_Exercise prompt:_ Skipping all images, output the listing word for word.
------ Given records
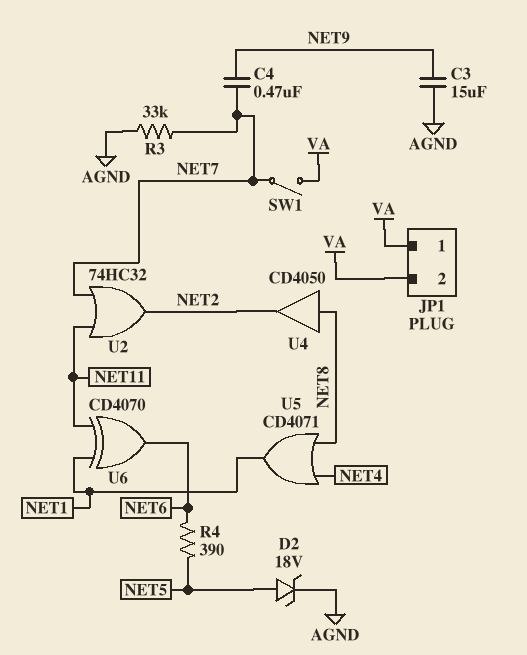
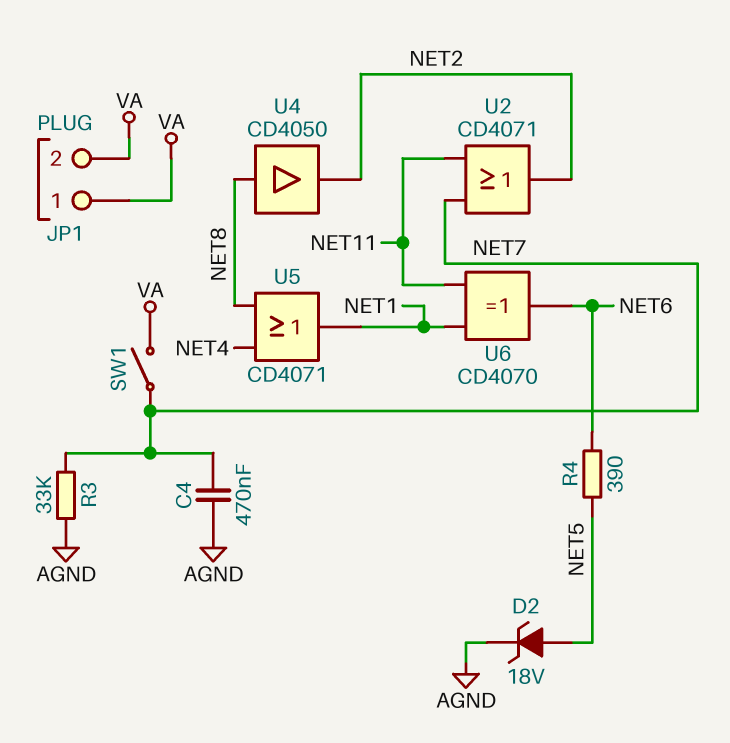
C3: 15uF (AGND, NET9) -> none
C4: 470nF (NET7, NET9) -> 470nF (AGND, NET7)
U2: OR 74HC32 (in NET7, in NET11, out NET2) -> OR CD4071 (in NET7, in NET11, out NET2)

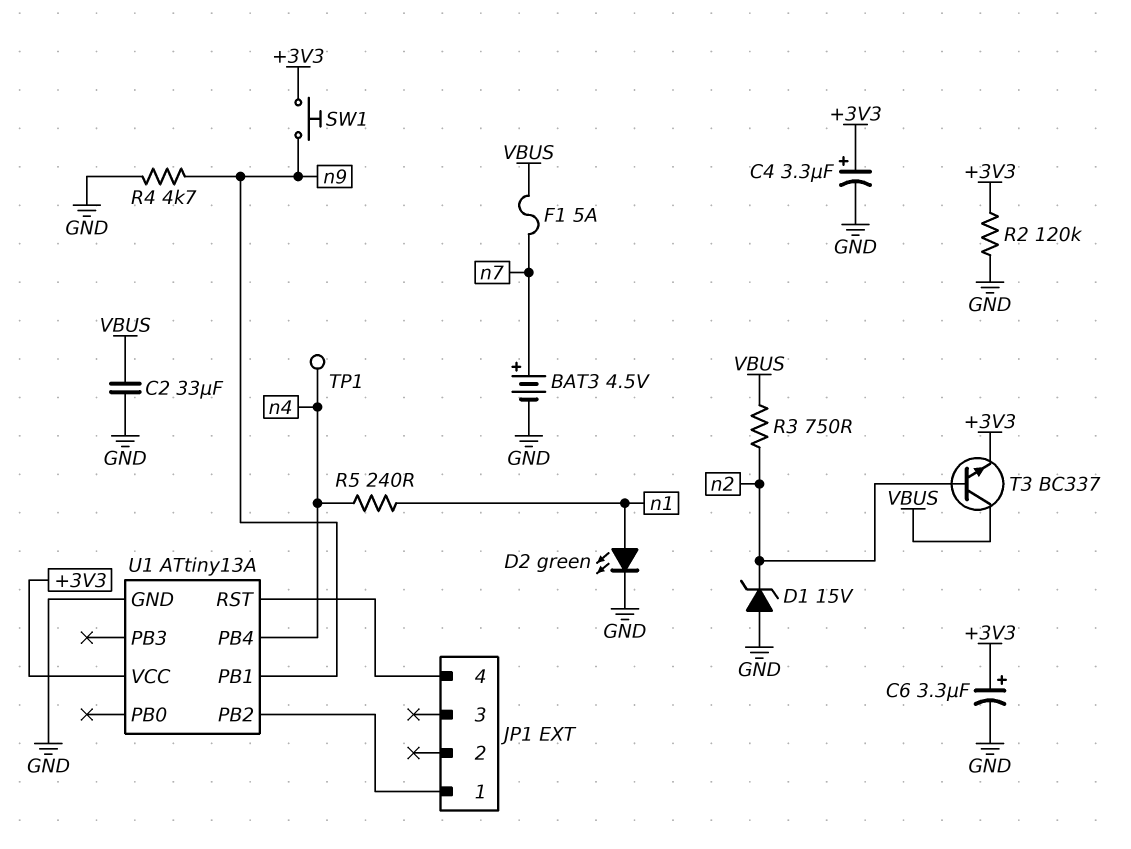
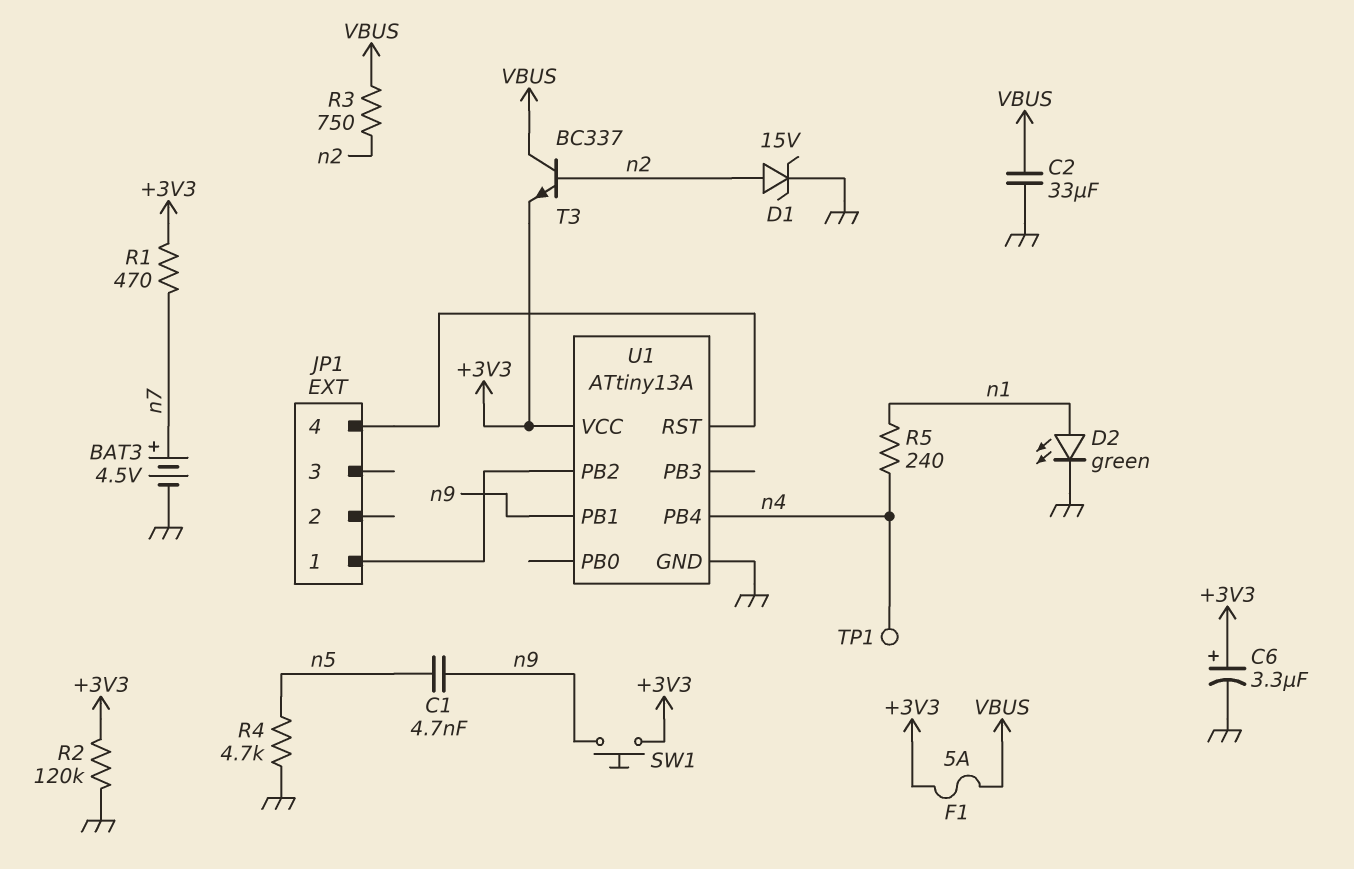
C1: none -> 4.7nF (n5, n9)
C4: 3.3uF (plus +3V3, minus GND) -> none
D1: zener 15V (A GND, K n2) -> zener 15V (A n2, K GND)
F1: 5A (VBUS, n7) -> 5A (+3V3, VBUS)
R1: none -> 470 (+3V3, n7)
R4: 4.7k (GND, n9) -> 4.7k (GND, n5)

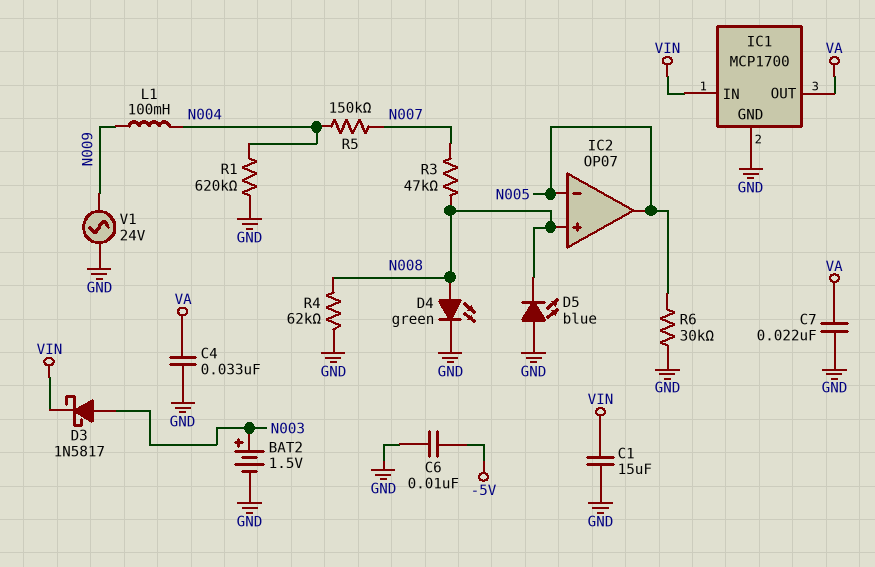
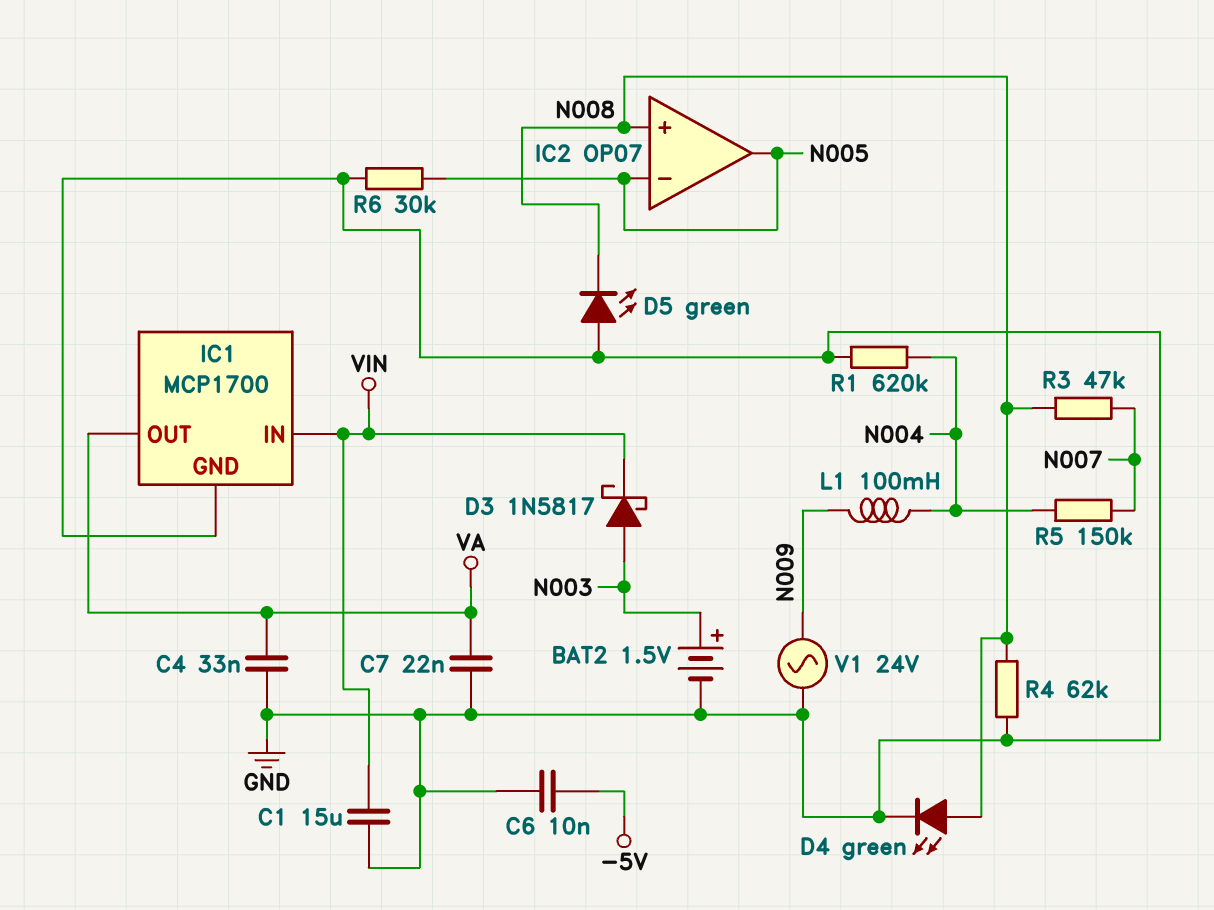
D5: LED blue (A GND, K N008) -> LED green (A GND, K N008)

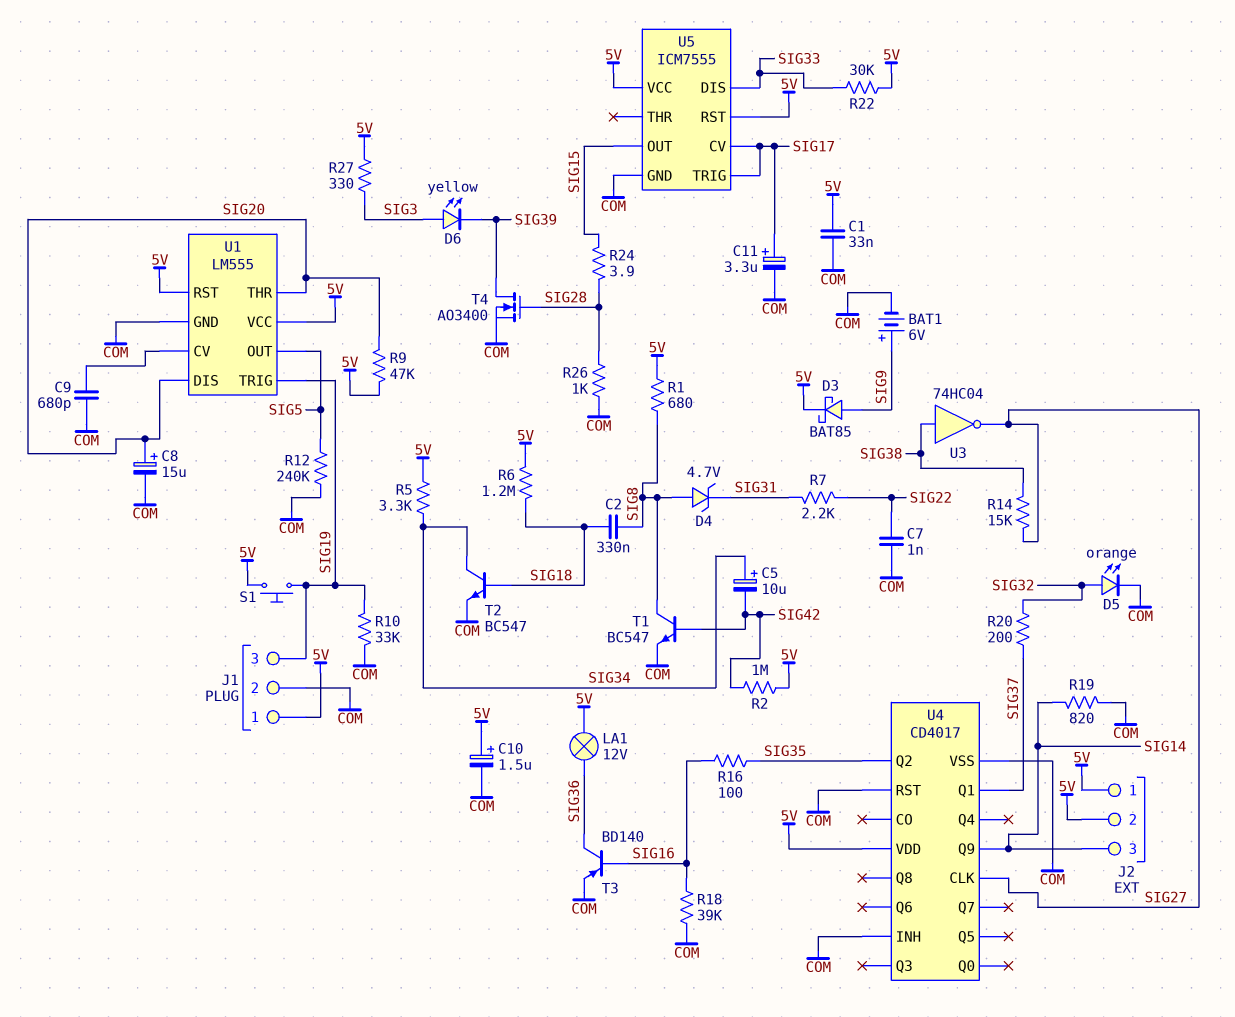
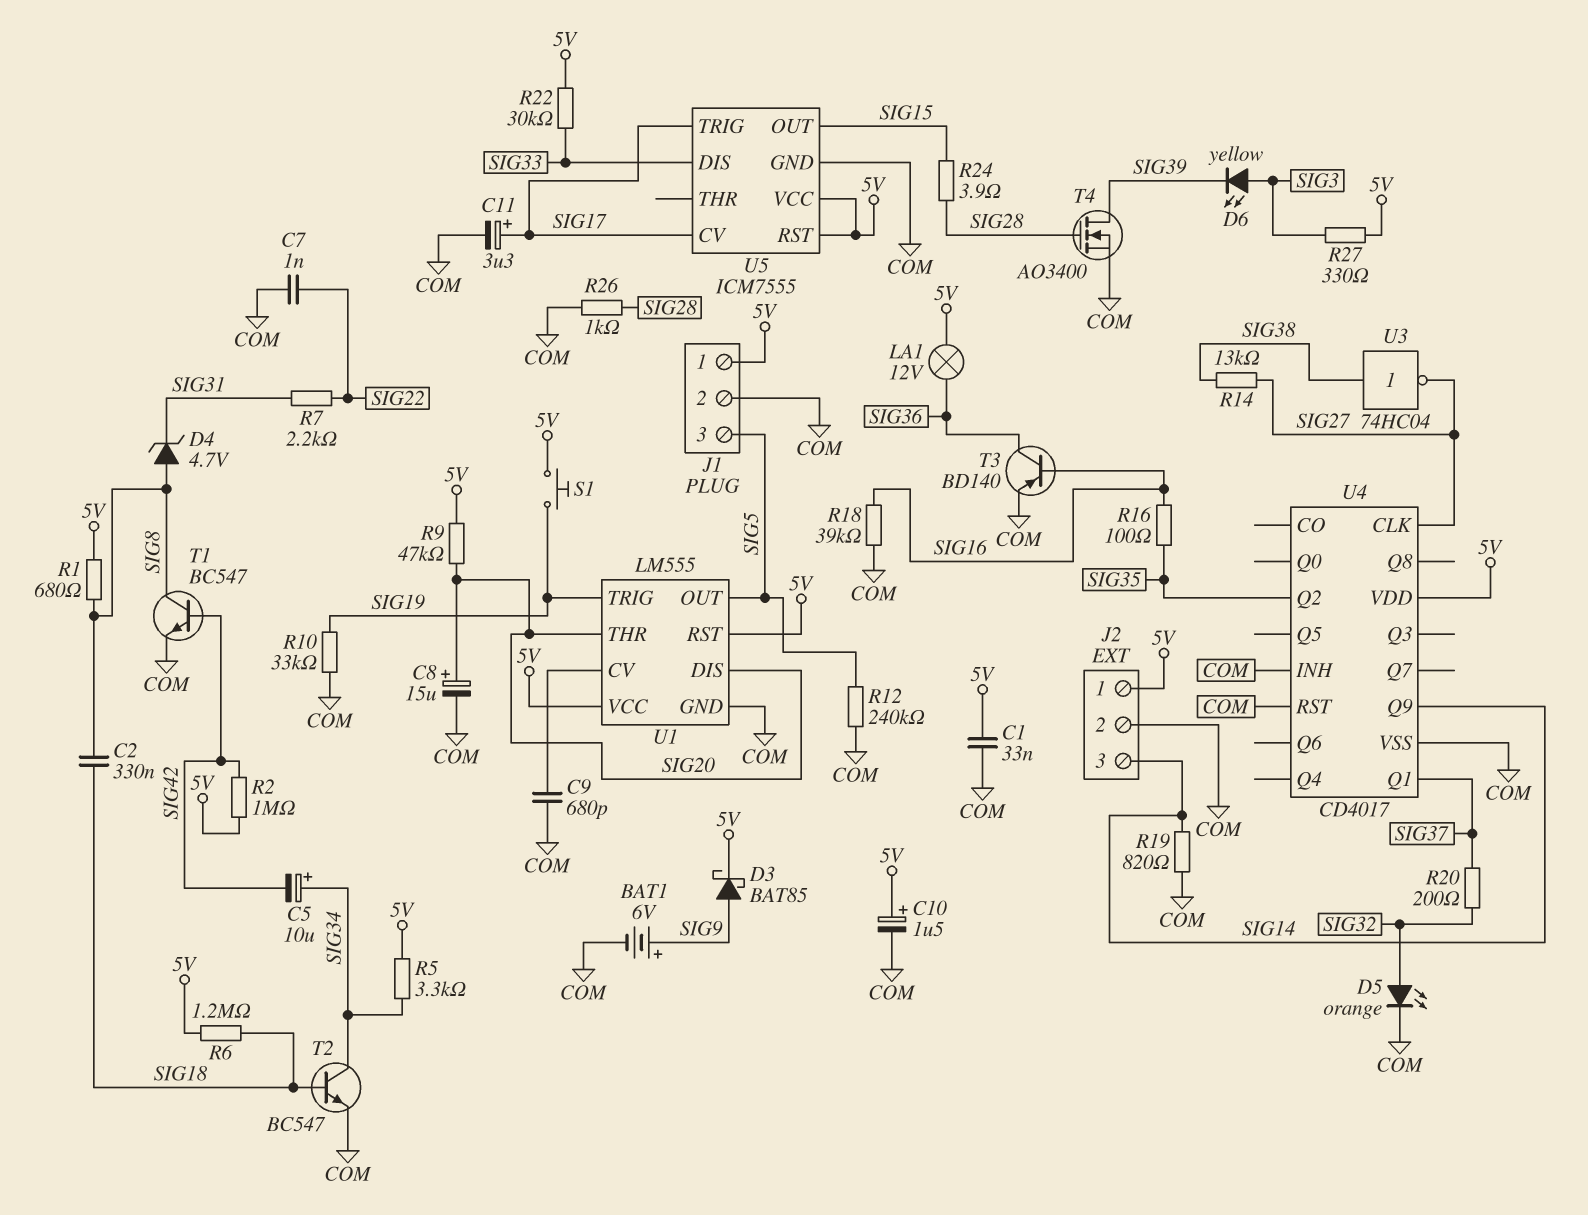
J1 pin 3: SIG19 -> SIG5
J2 pin 2: 5V -> COM
R14: 15k (SIG27, SIG38) -> 13k (SIG27, SIG38)

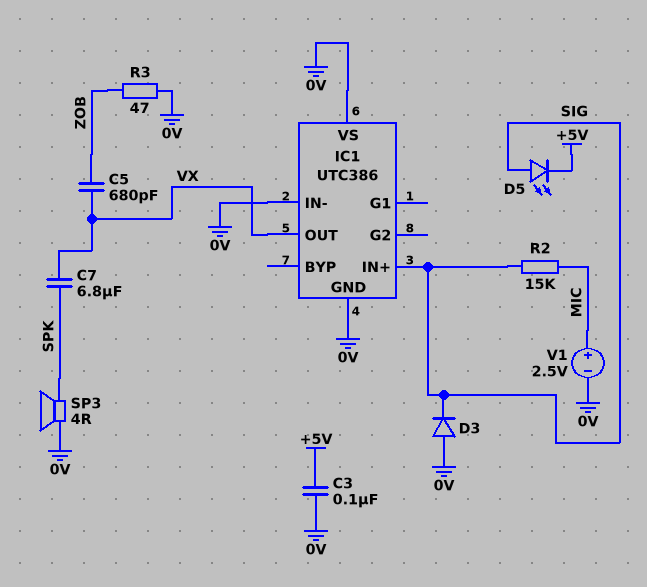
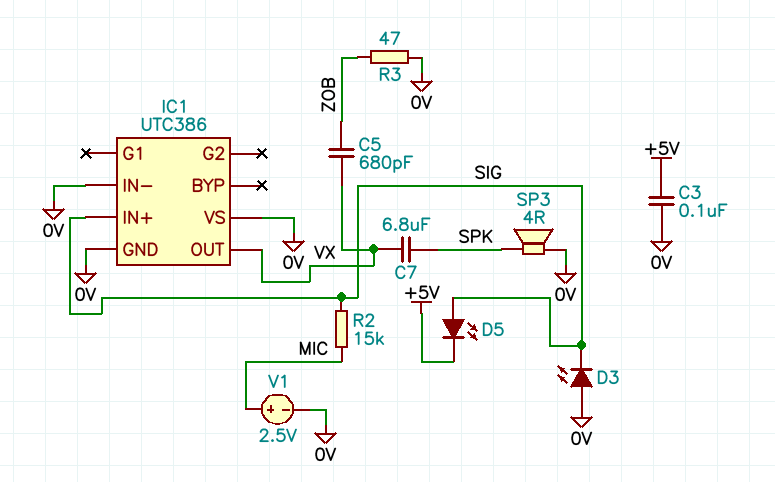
D3: diode (A 0V, K SIG) -> LED (A 0V, K SIG)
------------
_Output:_
C3: 15uF (AGND, NET9) -> none
C4: 470nF (NET7, NET9) -> 470nF (AGND, NET7)
U2: OR 74HC32 (in NET7, in NET11, out NET2) -> OR CD4071 (in NET7, in NET11, out NET2)

C1: none -> 4.7nF (n5, n9)
C4: 3.3uF (plus +3V3, minus GND) -> none
D1: zener 15V (A GND, K n2) -> zener 15V (A n2, K GND)
F1: 5A (VBUS, n7) -> 5A (+3V3, VBUS)
R1: none -> 470 (+3V3, n7)
R4: 4.7k (GND, n9) -> 4.7k (GND, n5)

D5: LED blue (A GND, K N008) -> LED green (A GND, K N008)

J1 pin 3: SIG19 -> SIG5
J2 pin 2: 5V -> COM
R14: 15k (SIG27, SIG38) -> 13k (SIG27, SIG38)

D3: diode (A 0V, K SIG) -> LED (A 0V, K SIG)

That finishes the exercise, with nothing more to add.